##### Records to use #####

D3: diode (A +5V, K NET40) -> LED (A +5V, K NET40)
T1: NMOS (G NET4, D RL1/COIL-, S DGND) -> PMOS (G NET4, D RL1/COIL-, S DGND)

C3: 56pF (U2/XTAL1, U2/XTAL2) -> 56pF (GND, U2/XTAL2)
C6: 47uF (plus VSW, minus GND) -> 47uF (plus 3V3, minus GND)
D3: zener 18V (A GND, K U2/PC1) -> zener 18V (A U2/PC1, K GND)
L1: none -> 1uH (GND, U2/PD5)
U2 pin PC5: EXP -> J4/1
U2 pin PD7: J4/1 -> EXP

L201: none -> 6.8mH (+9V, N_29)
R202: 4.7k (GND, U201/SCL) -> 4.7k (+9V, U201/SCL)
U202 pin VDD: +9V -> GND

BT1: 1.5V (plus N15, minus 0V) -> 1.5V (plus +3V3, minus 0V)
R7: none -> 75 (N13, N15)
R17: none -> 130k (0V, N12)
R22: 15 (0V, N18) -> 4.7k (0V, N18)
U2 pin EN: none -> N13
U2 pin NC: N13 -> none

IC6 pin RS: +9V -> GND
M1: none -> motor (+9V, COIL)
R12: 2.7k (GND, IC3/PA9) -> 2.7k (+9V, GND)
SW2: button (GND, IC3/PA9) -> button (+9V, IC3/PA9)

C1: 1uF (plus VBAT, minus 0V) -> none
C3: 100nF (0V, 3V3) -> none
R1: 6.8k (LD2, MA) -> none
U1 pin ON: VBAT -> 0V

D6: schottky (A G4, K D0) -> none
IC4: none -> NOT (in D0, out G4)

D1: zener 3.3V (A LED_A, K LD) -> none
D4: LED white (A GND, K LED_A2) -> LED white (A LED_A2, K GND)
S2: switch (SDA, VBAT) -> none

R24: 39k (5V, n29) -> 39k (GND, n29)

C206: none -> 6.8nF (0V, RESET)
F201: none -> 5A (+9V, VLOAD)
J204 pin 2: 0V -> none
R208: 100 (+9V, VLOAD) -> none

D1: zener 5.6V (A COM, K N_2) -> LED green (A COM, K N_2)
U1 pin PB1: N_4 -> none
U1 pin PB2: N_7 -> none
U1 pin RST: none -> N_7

#####

▸ Work instruction:
Every line above with the word "plus" is to be copied out.

▸ Solved exercise:
C6: 47uF (plus VSW, minus GND) -> 47uF (plus 3V3, minus GND)
BT1: 1.5V (plus N15, minus 0V) -> 1.5V (plus +3V3, minus 0V)
C1: 1uF (plus VBAT, minus 0V) -> none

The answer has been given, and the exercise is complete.